Start at the line in the entries below that contains "yellow glasses: [461,222,523,279]", stop at the line that contains "purple capsule: none", and output exactly the lines in that span, both ends included.

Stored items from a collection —
○ ○ ○ ○ ○ ○ ○
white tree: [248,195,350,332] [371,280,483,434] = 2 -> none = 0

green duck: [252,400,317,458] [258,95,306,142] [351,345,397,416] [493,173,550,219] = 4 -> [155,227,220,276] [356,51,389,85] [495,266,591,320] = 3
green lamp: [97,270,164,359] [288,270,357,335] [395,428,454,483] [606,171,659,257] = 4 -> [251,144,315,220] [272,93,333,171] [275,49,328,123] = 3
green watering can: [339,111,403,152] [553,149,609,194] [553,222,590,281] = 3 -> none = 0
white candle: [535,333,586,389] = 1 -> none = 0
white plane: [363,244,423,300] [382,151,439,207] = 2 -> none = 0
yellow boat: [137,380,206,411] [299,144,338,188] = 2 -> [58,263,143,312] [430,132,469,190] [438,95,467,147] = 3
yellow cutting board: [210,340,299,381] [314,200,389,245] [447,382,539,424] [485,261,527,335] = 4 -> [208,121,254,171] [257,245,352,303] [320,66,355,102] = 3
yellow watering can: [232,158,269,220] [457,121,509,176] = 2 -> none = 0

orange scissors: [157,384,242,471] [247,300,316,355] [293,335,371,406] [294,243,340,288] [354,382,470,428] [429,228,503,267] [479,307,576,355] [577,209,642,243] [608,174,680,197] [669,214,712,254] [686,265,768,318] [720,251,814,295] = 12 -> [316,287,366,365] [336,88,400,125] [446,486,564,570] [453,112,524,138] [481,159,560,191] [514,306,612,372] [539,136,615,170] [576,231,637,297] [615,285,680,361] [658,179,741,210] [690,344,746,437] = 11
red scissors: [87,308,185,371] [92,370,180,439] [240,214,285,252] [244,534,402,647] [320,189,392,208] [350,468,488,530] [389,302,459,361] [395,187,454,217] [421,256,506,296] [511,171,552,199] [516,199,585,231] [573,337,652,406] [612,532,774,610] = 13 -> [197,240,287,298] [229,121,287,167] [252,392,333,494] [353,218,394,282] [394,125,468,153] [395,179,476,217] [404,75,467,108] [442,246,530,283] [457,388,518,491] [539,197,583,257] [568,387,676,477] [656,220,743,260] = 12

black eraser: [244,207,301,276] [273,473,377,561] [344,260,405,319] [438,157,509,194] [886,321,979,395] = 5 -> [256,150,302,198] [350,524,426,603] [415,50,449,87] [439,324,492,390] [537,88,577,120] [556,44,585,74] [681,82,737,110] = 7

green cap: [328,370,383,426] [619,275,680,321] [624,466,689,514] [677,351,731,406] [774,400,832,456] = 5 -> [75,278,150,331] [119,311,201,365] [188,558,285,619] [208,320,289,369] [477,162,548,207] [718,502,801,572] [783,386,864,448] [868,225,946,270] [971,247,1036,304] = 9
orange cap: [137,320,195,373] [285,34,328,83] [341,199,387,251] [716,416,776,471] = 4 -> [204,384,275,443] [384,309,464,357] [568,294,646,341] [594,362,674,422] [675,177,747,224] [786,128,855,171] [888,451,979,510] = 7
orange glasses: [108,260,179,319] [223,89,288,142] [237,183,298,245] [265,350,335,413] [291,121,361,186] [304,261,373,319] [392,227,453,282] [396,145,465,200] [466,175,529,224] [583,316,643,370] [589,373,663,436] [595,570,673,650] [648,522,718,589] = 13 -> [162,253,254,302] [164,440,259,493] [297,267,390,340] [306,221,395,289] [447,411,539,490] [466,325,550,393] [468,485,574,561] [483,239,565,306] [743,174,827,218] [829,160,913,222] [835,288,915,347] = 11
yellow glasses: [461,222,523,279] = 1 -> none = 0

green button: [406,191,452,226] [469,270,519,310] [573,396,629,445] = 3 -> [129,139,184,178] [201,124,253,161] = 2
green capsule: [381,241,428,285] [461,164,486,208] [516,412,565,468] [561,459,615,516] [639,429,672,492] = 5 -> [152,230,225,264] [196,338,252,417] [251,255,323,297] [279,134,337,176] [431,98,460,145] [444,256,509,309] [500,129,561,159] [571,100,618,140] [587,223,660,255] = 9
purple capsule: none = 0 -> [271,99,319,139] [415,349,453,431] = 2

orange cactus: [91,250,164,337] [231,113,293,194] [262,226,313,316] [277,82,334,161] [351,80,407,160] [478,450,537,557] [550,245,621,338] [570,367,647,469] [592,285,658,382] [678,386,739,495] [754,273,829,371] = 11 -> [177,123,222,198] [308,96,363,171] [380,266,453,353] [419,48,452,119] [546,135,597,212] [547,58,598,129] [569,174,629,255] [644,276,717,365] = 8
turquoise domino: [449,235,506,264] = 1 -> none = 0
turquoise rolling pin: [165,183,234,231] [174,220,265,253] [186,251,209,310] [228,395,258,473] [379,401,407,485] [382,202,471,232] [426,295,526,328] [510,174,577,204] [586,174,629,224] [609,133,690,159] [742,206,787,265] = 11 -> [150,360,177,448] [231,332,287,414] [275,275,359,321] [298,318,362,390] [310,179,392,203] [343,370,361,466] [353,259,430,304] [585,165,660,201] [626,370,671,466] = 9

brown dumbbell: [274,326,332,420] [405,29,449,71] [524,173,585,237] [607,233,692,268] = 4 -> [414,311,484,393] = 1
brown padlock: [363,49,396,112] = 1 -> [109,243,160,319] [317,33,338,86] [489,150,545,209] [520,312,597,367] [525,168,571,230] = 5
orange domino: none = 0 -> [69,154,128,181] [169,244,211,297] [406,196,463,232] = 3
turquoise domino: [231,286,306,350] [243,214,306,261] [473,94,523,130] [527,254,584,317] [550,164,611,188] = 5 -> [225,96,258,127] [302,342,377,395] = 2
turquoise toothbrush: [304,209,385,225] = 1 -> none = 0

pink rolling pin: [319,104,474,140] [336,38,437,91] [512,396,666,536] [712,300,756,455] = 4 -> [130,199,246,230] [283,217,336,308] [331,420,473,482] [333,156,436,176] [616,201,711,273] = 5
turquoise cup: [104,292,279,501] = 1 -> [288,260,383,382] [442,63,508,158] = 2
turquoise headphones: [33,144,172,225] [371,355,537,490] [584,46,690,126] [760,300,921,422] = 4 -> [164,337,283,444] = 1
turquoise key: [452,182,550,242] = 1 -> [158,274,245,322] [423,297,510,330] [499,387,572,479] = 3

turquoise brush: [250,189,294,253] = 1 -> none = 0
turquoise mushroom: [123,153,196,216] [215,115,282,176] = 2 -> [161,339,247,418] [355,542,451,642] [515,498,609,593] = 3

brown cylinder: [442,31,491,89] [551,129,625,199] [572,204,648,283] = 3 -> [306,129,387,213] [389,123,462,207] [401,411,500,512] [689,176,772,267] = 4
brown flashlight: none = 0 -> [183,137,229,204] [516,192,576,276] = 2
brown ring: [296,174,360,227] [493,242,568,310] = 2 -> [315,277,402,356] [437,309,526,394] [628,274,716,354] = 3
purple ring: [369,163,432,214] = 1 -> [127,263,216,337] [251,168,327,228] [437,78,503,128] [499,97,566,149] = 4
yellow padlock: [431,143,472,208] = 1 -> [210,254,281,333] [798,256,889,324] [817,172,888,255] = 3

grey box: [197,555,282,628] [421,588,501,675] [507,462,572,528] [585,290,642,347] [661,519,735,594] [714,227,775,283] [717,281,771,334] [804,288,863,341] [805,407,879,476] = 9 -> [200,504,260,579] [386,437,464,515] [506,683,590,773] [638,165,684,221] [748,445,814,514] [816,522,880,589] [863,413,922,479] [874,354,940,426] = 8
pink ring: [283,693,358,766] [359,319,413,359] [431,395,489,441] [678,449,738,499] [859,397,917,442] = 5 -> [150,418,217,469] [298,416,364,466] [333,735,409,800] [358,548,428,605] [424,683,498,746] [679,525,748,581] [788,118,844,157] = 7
○ ○ ○ ○ ○ ○ ○
Task response —
yellow glasses: [461,222,523,279] = 1 -> none = 0

green button: [406,191,452,226] [469,270,519,310] [573,396,629,445] = 3 -> [129,139,184,178] [201,124,253,161] = 2
green capsule: [381,241,428,285] [461,164,486,208] [516,412,565,468] [561,459,615,516] [639,429,672,492] = 5 -> [152,230,225,264] [196,338,252,417] [251,255,323,297] [279,134,337,176] [431,98,460,145] [444,256,509,309] [500,129,561,159] [571,100,618,140] [587,223,660,255] = 9
purple capsule: none = 0 -> [271,99,319,139] [415,349,453,431] = 2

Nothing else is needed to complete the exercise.